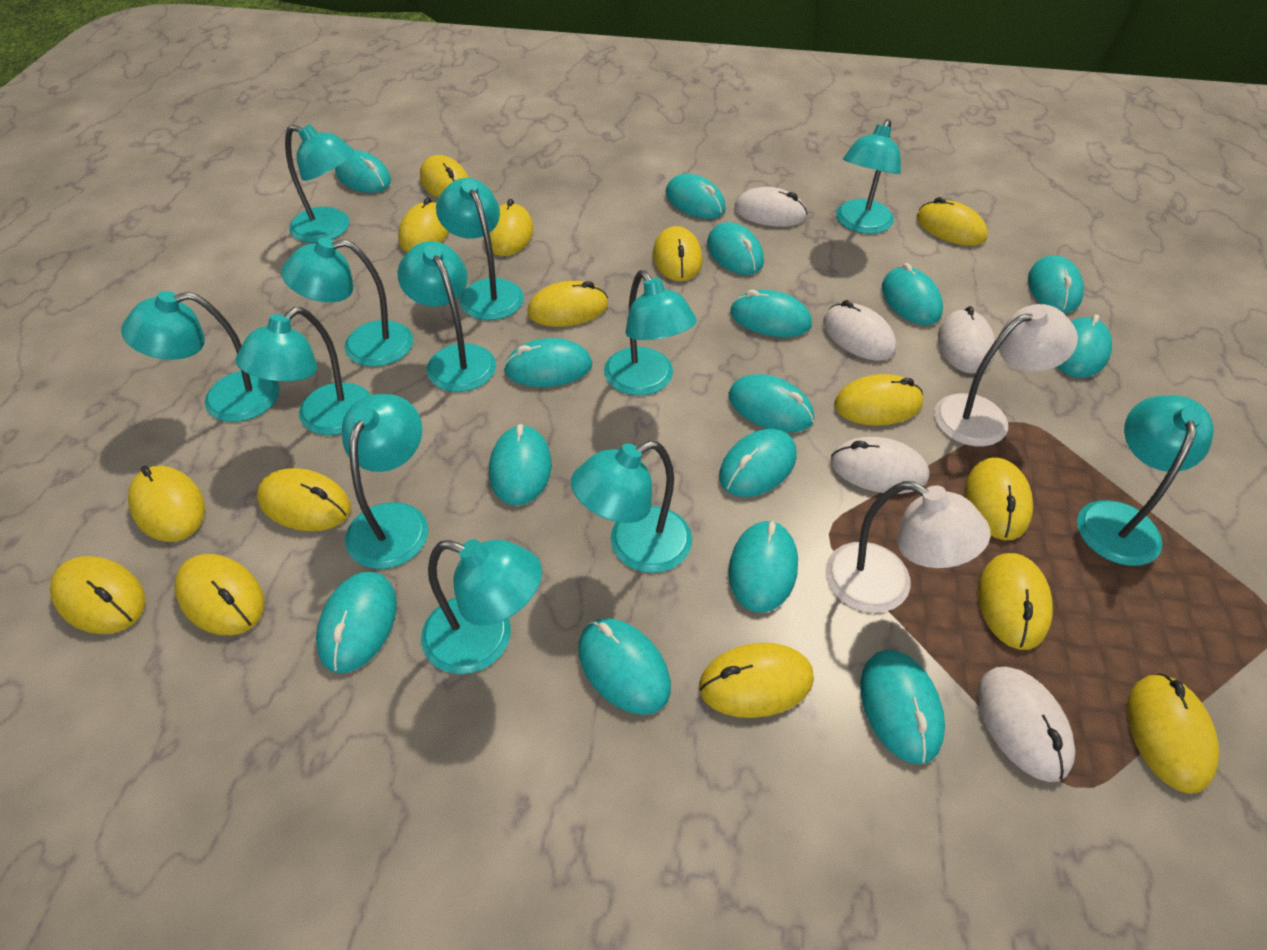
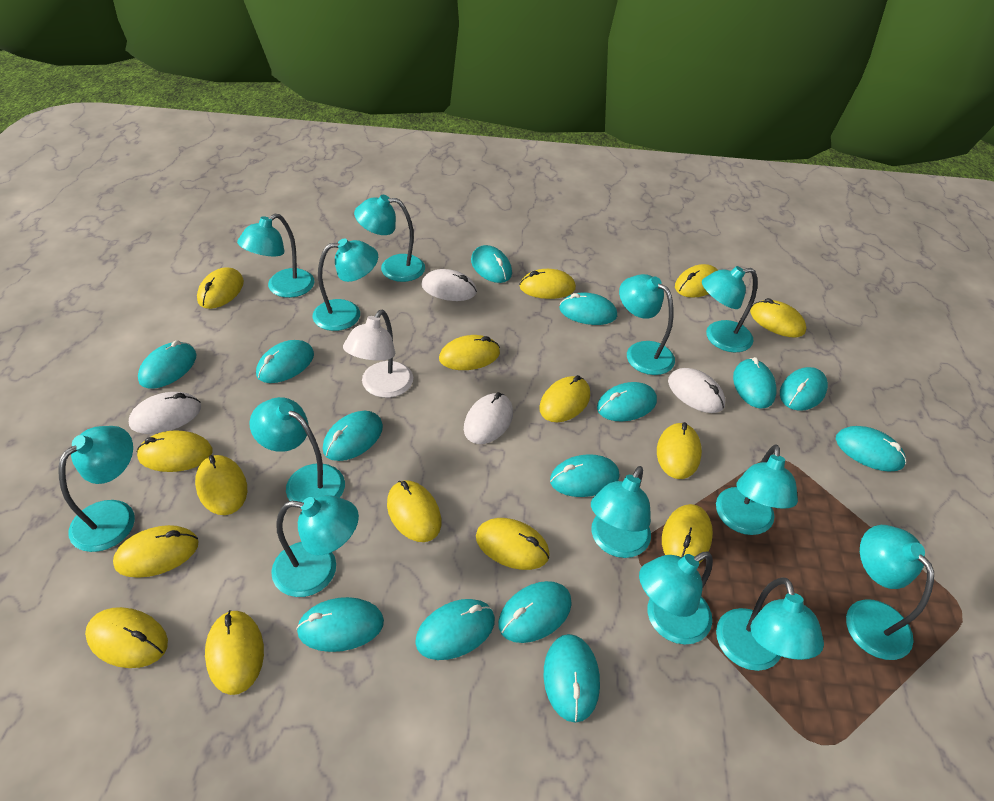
turquoise lamp: 12 -> 13
turquoise mouse: 15 -> 14
white lamp: 2 -> 1
white mouse: 5 -> 4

Exercise requirements: Begin with the line holding "turquoise mouse: 15 -> 14" and end with the last line of the material. Write out those lines exactly, and only those.

Answer for this exercise:
turquoise mouse: 15 -> 14
white lamp: 2 -> 1
white mouse: 5 -> 4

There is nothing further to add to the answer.